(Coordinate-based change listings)
'''

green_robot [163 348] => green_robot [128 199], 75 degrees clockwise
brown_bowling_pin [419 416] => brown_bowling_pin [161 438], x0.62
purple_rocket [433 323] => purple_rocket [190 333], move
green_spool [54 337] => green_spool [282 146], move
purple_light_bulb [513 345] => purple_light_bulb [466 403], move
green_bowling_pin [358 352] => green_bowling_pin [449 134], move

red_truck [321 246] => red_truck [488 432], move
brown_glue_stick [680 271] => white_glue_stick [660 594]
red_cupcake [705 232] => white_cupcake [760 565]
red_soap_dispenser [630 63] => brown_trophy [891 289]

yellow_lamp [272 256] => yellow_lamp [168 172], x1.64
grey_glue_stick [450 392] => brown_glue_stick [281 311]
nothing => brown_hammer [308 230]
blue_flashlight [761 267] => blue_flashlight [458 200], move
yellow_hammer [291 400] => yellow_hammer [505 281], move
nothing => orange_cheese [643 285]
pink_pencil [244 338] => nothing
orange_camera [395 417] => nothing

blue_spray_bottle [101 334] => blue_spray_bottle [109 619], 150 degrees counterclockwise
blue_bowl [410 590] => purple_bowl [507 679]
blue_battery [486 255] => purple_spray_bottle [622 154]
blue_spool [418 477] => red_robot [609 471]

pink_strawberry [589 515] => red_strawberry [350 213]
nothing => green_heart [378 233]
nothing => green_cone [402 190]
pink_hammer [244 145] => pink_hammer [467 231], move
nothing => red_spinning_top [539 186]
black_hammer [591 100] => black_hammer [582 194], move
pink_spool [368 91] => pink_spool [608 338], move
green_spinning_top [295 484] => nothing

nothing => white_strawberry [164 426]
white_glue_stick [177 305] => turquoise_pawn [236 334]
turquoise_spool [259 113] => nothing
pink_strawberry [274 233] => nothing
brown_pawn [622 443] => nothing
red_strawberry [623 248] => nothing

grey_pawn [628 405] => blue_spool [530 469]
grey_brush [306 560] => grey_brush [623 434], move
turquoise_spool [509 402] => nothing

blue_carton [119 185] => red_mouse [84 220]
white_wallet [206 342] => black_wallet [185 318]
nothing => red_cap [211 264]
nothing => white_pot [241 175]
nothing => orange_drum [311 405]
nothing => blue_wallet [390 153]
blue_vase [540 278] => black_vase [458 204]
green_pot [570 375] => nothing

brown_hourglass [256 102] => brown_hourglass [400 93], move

'''

Using the entries above, repeat only the lines from the one containing "purple_rocket [433 323]" through the one containing "purple_light_bulb [513 345]", end lines included.

purple_rocket [433 323] => purple_rocket [190 333], move
green_spool [54 337] => green_spool [282 146], move
purple_light_bulb [513 345] => purple_light_bulb [466 403], move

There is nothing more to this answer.